** Problem to work on **
Once you find the line below that has "gray trapezoid: (188, 19)", output it and every line after it exactly, stopping after the line that has "gray star: (94, 78) -> (51, 110), moved", with no pictures.

** Data provided **
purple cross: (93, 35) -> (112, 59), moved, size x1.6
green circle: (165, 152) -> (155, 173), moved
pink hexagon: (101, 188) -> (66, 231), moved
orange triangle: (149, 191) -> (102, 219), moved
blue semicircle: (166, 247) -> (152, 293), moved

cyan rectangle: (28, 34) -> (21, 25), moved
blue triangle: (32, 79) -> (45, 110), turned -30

---

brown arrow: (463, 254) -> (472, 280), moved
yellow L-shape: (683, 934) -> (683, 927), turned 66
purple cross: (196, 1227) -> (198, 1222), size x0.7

...

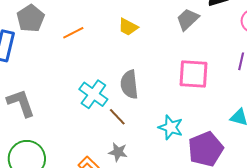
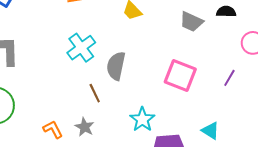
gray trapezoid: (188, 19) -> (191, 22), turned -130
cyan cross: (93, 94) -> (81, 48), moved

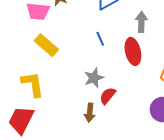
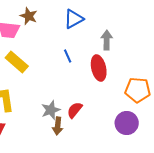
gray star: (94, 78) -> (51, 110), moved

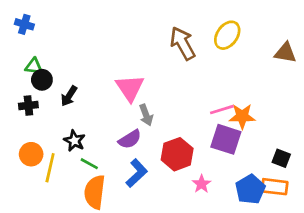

** Task result **
gray trapezoid: (188, 19) -> (191, 22), turned -130
cyan cross: (93, 94) -> (81, 48), moved

gray star: (94, 78) -> (51, 110), moved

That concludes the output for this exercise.